# How to complete this task
Where a line of the records holds the string "none", copy that line.

# The records

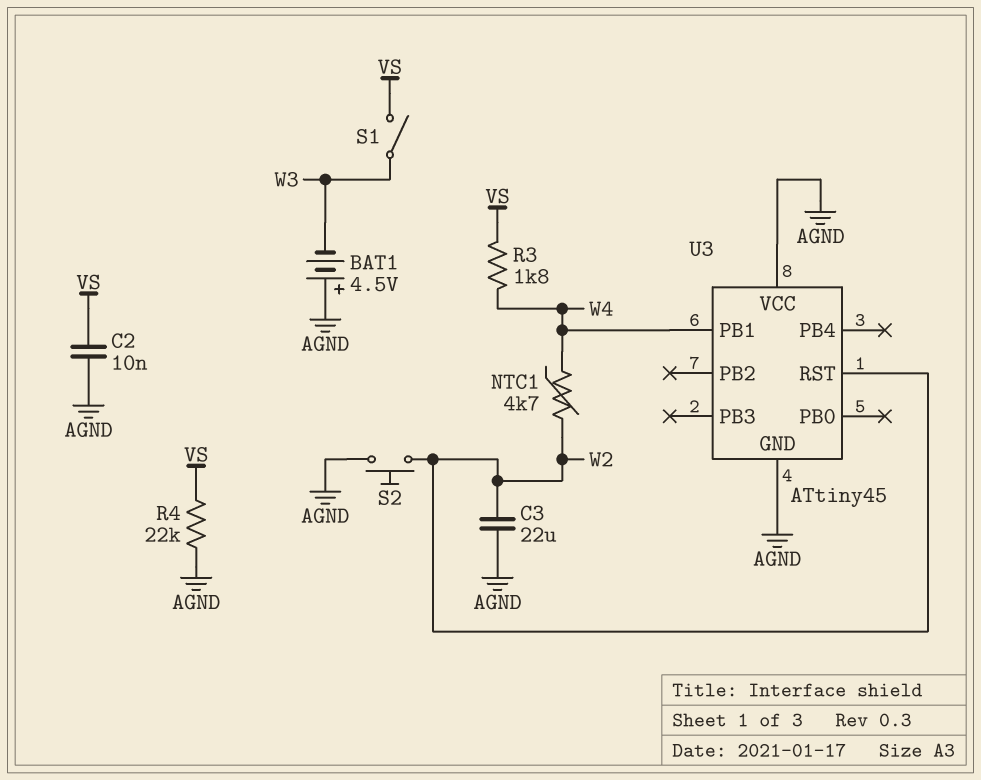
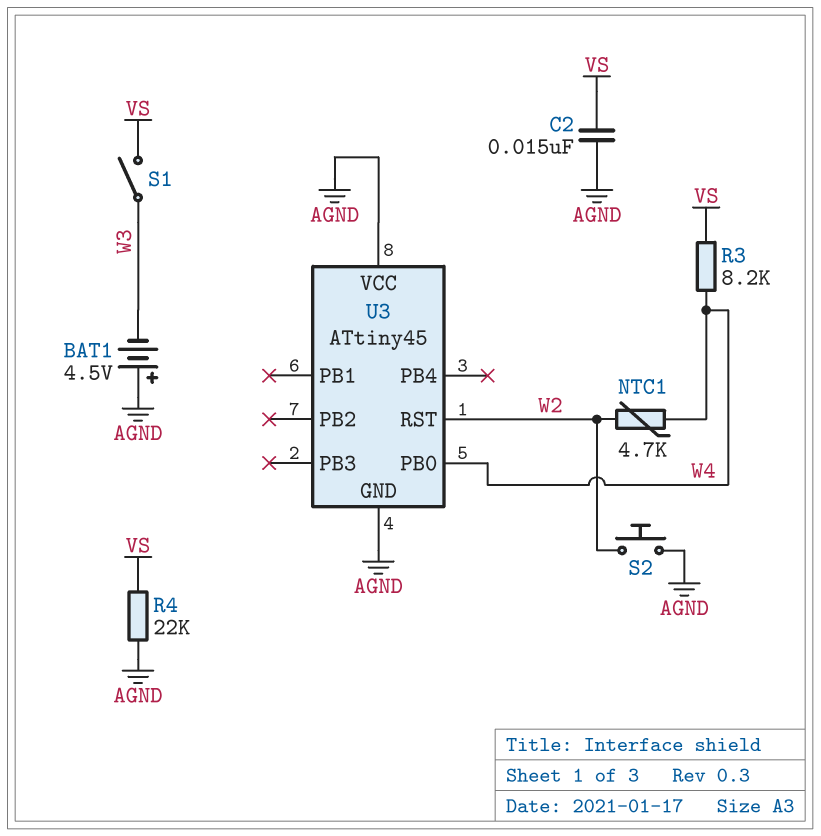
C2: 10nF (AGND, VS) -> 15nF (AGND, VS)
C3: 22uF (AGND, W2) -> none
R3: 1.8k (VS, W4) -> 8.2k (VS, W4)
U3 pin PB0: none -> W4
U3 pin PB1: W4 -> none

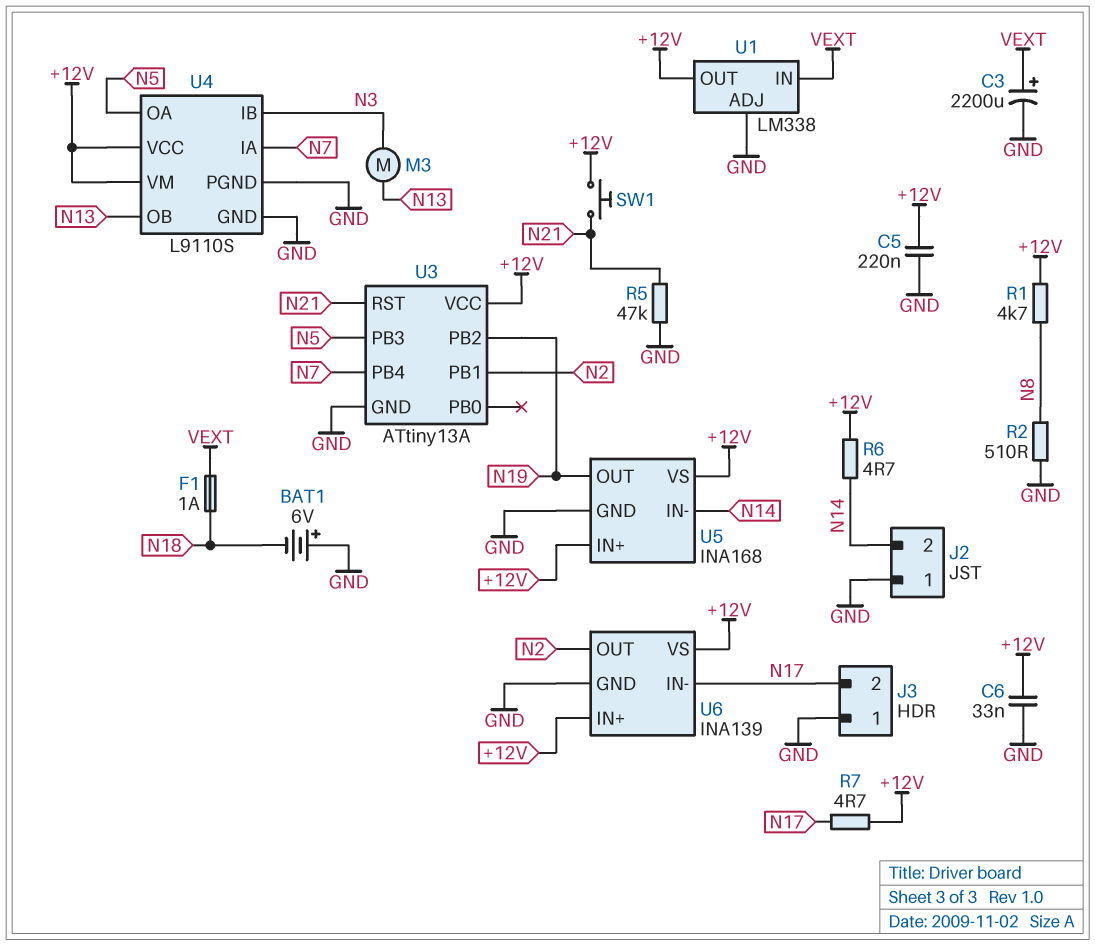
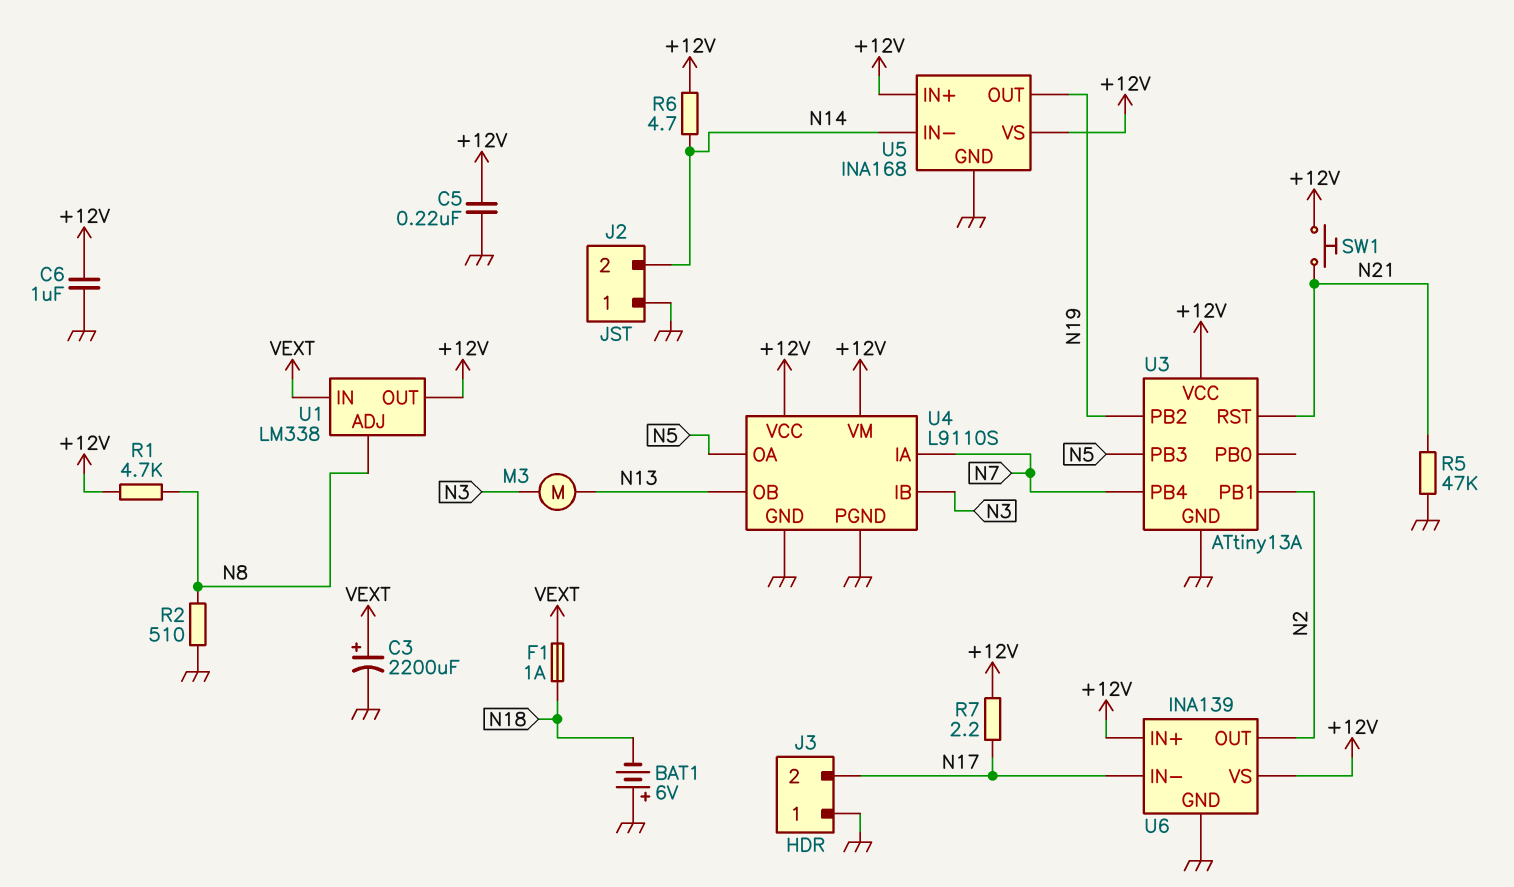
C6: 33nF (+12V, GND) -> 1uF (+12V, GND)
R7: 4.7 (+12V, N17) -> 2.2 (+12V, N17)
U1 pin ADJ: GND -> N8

# Written response
C3: 22uF (AGND, W2) -> none
U3 pin PB0: none -> W4
U3 pin PB1: W4 -> none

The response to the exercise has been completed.